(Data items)
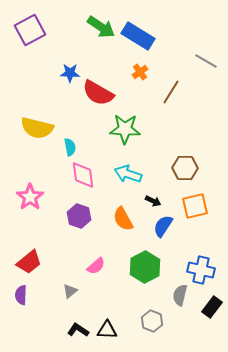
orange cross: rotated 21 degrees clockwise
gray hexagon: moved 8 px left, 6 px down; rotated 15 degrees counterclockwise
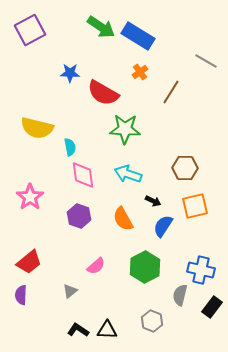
red semicircle: moved 5 px right
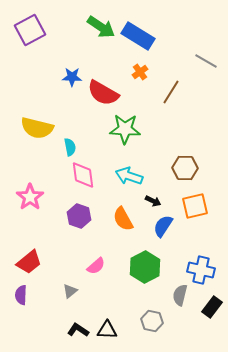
blue star: moved 2 px right, 4 px down
cyan arrow: moved 1 px right, 2 px down
gray hexagon: rotated 10 degrees counterclockwise
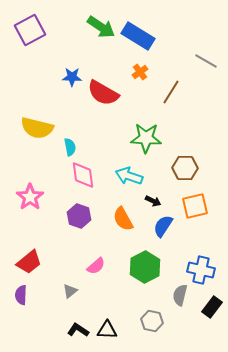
green star: moved 21 px right, 9 px down
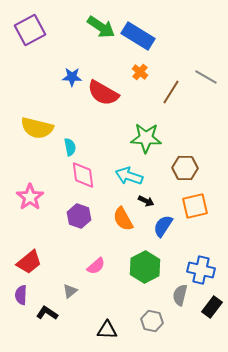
gray line: moved 16 px down
orange cross: rotated 14 degrees counterclockwise
black arrow: moved 7 px left
black L-shape: moved 31 px left, 17 px up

(TO BE DONE):
Count how many lines of the listing above contain the string "gray", treating uppercase and lowercase as different. Reply with the number alone.

(TASK RESPONSE):
3